▸ **How to complete this task**:
Your result should be every line of the records below that contains the word "AGND".

▸ **Information**:
Segment Open

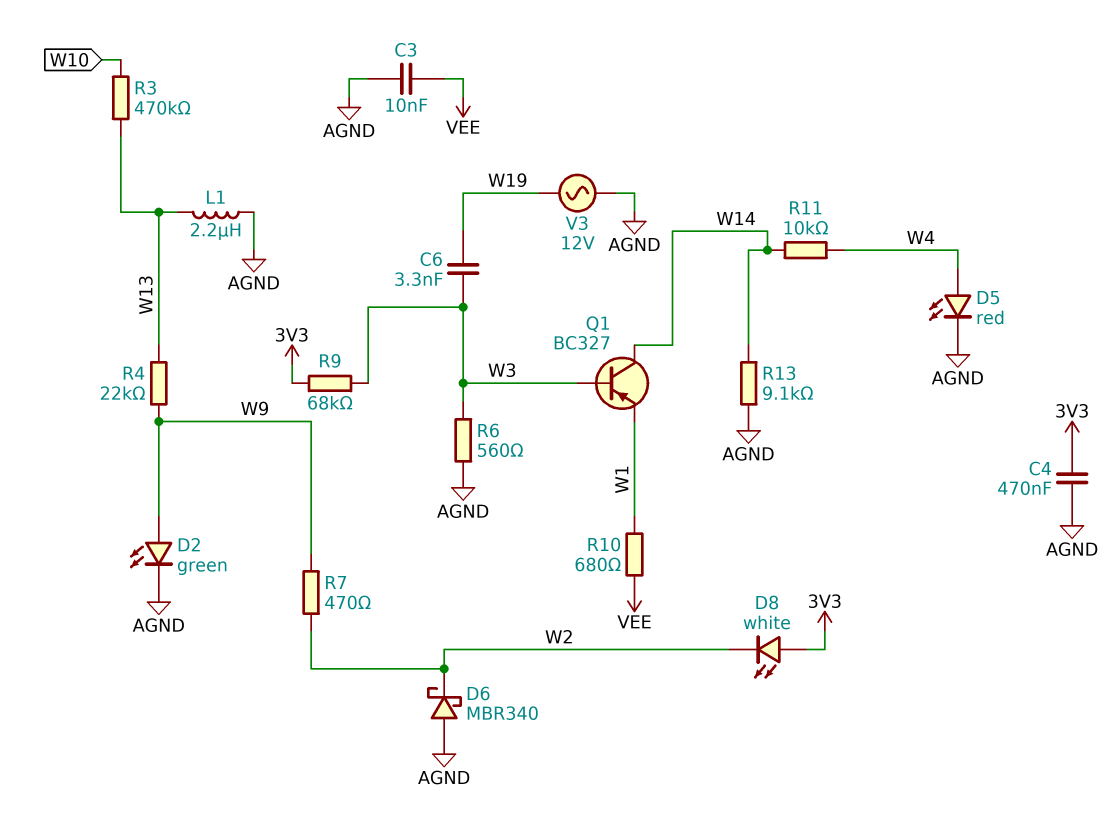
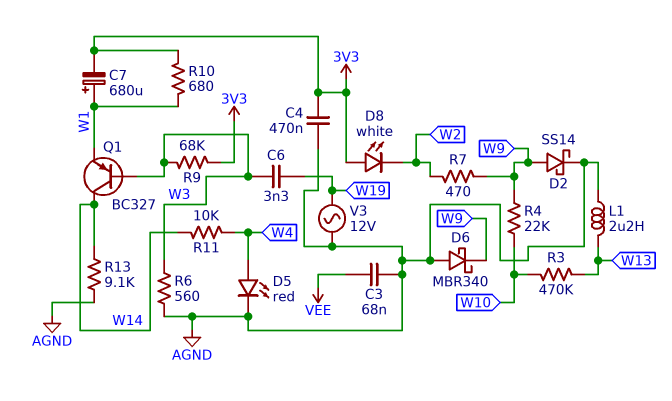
C3: 10nF (AGND, VEE) -> 68nF (AGND, VEE)
C7: none -> 680uF (plus W1, minus 3V3)
D2: LED green (A W9, K AGND) -> schottky SS14 (A W9, K AGND)
D6: schottky MBR340 (A AGND, K W2) -> schottky MBR340 (A AGND, K W9)
R4: 22k (W9, W13) -> 22k (W9, W10)
R10: 680 (VEE, W1) -> 680 (3V3, W1)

Segment Closed

▸ **Written answer**:
C3: 10nF (AGND, VEE) -> 68nF (AGND, VEE)
D2: LED green (A W9, K AGND) -> schottky SS14 (A W9, K AGND)
D6: schottky MBR340 (A AGND, K W2) -> schottky MBR340 (A AGND, K W9)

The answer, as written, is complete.